_What is expected_: Print the full listing below exactly, keeping every character as it stands.

_Data below_:
⁂

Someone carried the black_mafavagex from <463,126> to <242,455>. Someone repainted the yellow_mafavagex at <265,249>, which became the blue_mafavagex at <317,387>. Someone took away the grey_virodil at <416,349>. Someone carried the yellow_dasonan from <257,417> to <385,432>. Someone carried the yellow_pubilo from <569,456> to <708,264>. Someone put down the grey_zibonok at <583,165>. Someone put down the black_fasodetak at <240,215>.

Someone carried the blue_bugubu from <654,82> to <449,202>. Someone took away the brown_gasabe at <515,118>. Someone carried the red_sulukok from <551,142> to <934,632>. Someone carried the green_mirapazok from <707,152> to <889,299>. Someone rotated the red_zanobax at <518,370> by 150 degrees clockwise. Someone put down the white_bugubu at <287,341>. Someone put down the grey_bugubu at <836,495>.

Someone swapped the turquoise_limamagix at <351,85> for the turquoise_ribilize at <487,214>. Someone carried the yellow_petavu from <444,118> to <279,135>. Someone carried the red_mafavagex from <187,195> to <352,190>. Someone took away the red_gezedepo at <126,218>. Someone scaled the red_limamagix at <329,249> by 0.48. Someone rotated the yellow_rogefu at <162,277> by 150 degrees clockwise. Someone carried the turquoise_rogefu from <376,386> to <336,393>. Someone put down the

⁂

_Completed exercise_:
Someone carried the black_mafavagex from <463,126> to <242,455>. Someone repainted the yellow_mafavagex at <265,249>, which became the blue_mafavagex at <317,387>. Someone took away the grey_virodil at <416,349>. Someone carried the yellow_dasonan from <257,417> to <385,432>. Someone carried the yellow_pubilo from <569,456> to <708,264>. Someone put down the grey_zibonok at <583,165>. Someone put down the black_fasodetak at <240,215>.

Someone carried the blue_bugubu from <654,82> to <449,202>. Someone took away the brown_gasabe at <515,118>. Someone carried the red_sulukok from <551,142> to <934,632>. Someone carried the green_mirapazok from <707,152> to <889,299>. Someone rotated the red_zanobax at <518,370> by 150 degrees clockwise. Someone put down the white_bugubu at <287,341>. Someone put down the grey_bugubu at <836,495>.

Someone swapped the turquoise_limamagix at <351,85> for the turquoise_ribilize at <487,214>. Someone carried the yellow_petavu from <444,118> to <279,135>. Someone carried the red_mafavagex from <187,195> to <352,190>. Someone took away the red_gezedepo at <126,218>. Someone scaled the red_limamagix at <329,249> by 0.48. Someone rotated the yellow_rogefu at <162,277> by 150 degrees clockwise. Someone carried the turquoise_rogefu from <376,386> to <336,393>. Someone put down the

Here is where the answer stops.